### What to produce
Every line in the material below that includes "DGND" should be copied.
*** Input records ***
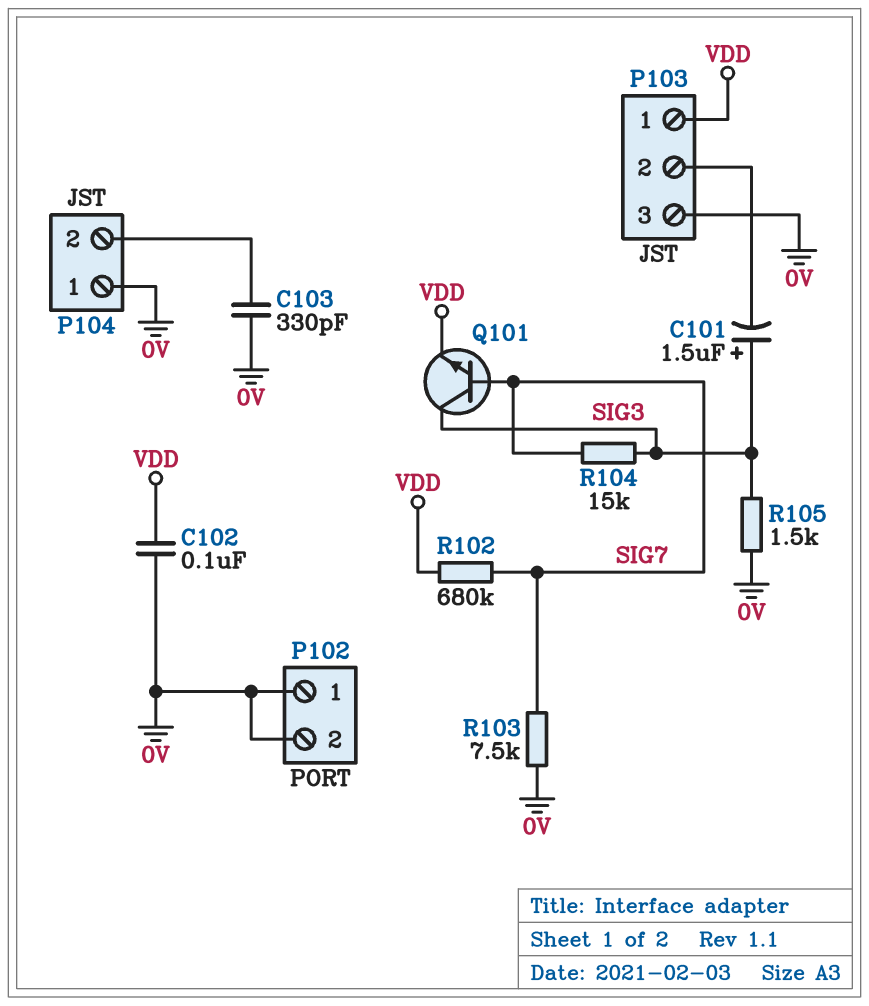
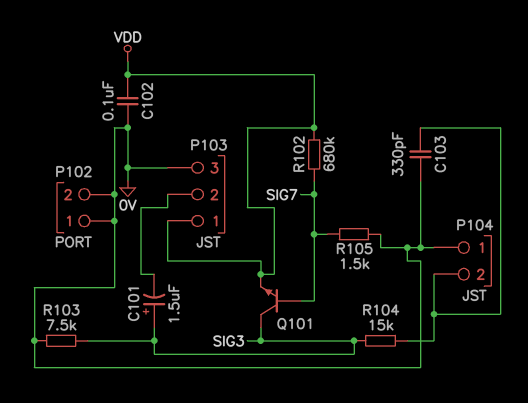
R103: 7.5k (0V, SIG7) -> 7.5k (0V, SIG3)
R104: 15k (SIG3, SIG7) -> 15k (P104/2, SIG3)
R105: 1.5k (0V, SIG3) -> 1.5k (0V, SIG7)

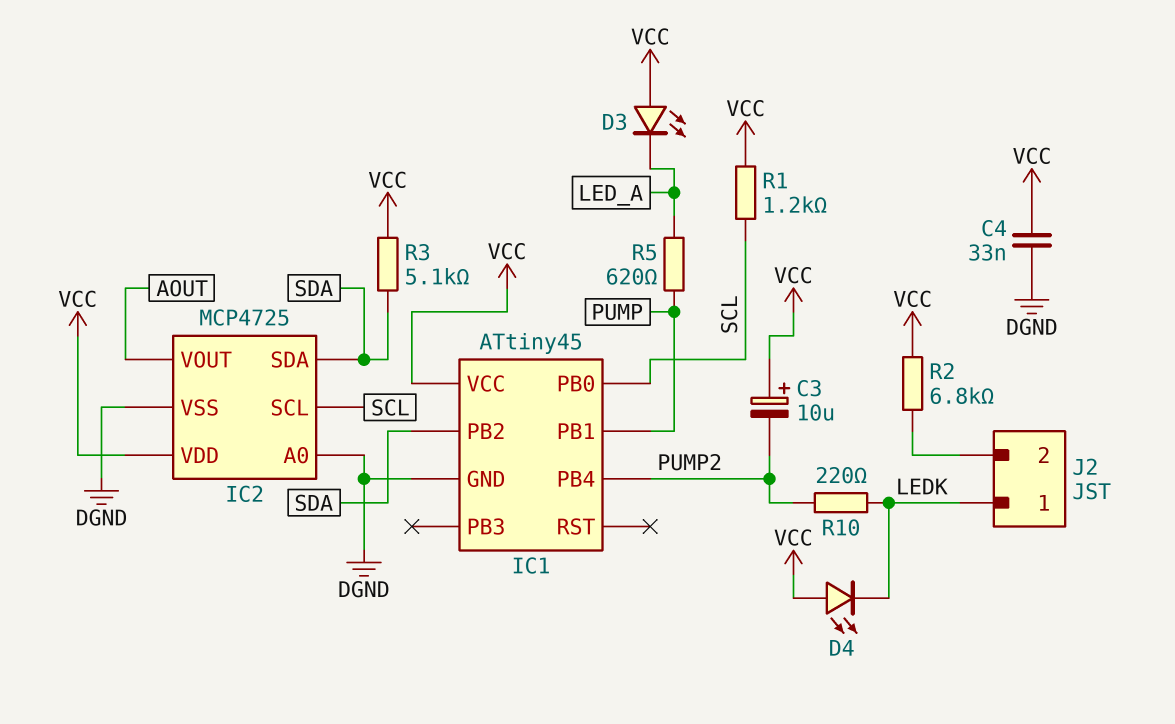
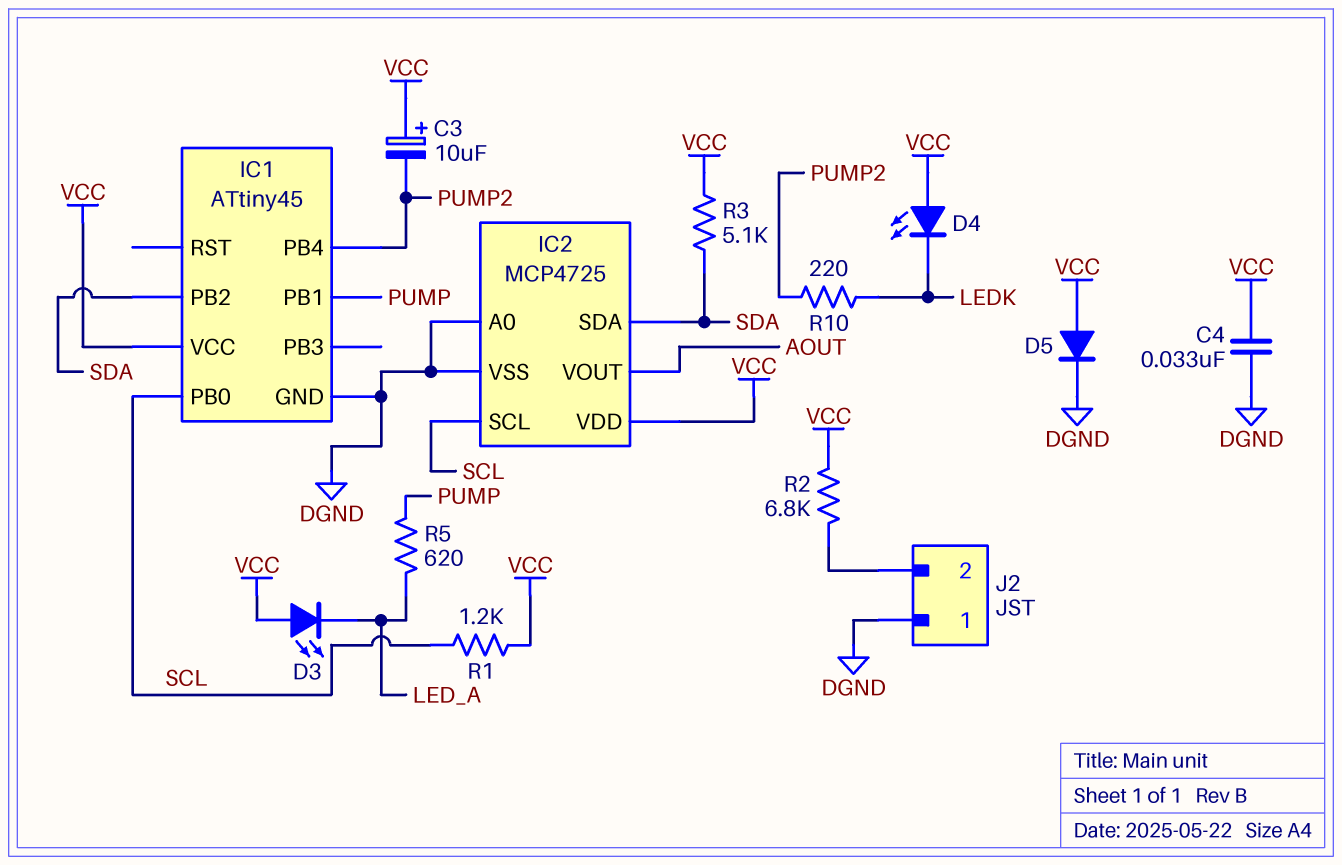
D5: none -> diode (A VCC, K DGND)
J2 pin 1: LEDK -> DGND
*** End of Input records ***
### Reply
D5: none -> diode (A VCC, K DGND)
J2 pin 1: LEDK -> DGND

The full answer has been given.